# Directions:
The number of lines in the records that include "plus" is all you should give.

*** Opening of Data records ***

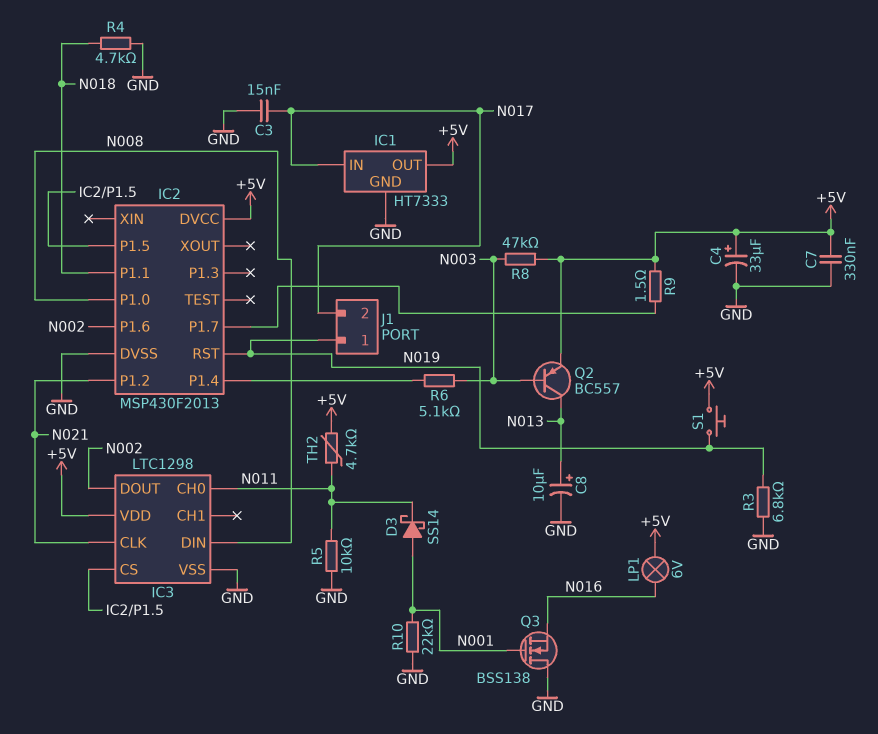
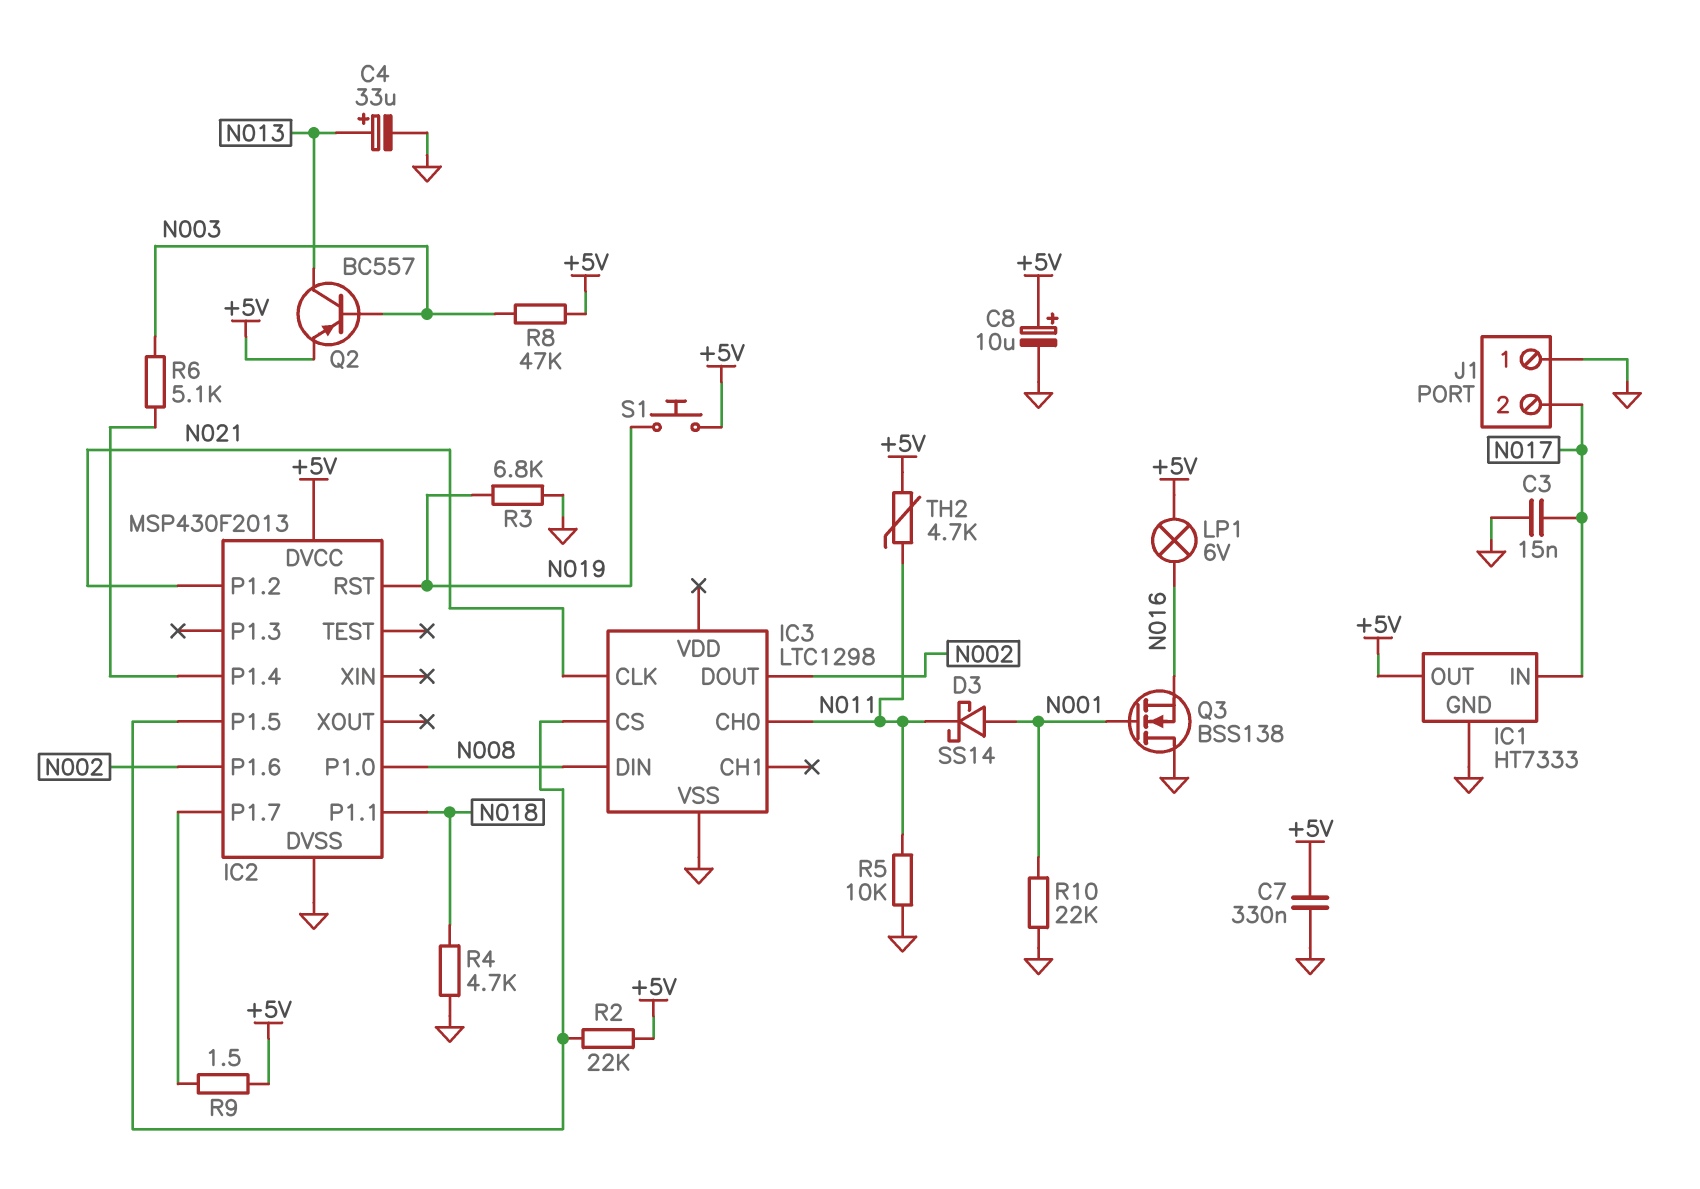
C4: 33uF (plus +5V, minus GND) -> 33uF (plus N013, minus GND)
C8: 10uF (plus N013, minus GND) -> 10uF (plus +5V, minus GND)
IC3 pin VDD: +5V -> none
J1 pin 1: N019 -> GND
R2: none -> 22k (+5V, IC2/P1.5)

*** Close of Data records ***
*** Opening of Data records ***

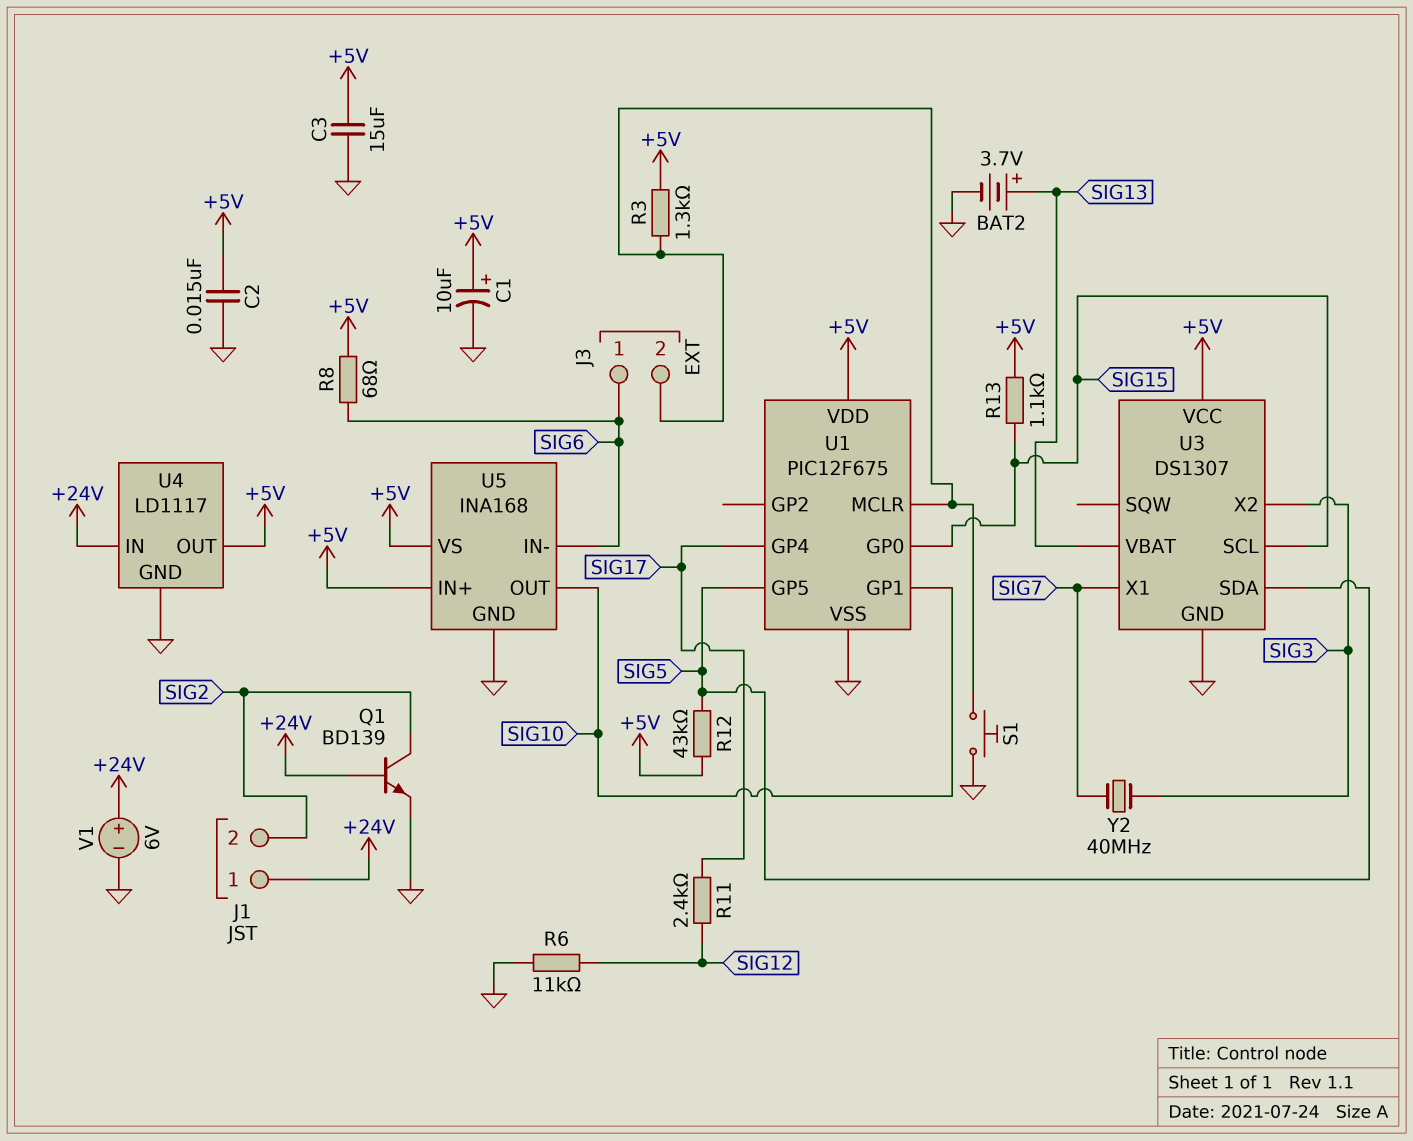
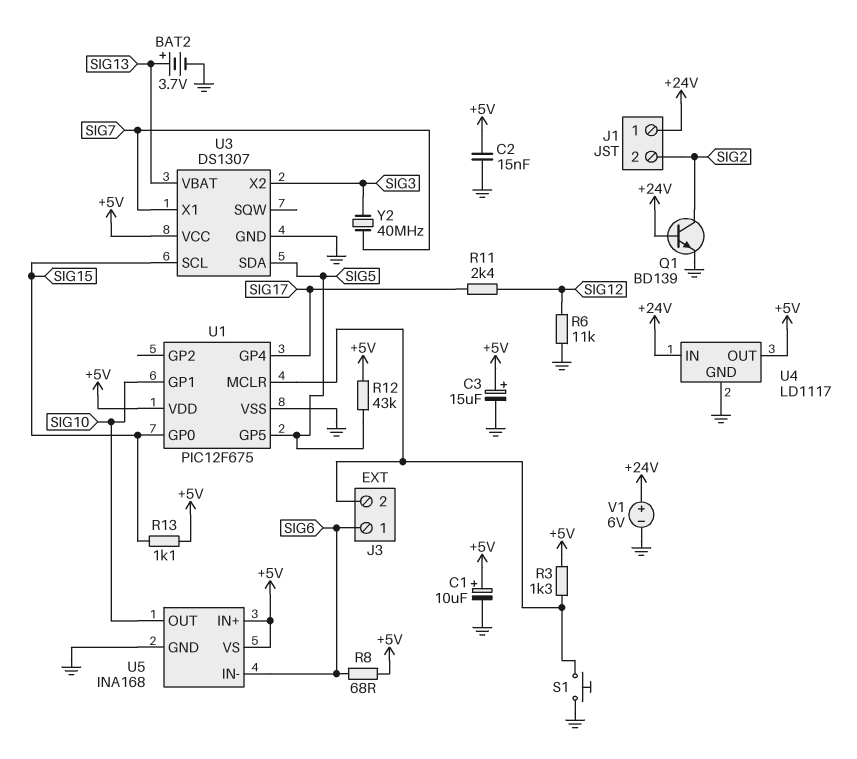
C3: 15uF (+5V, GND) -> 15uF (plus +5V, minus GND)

*** Close of Data records ***

# Result for this exercise:
3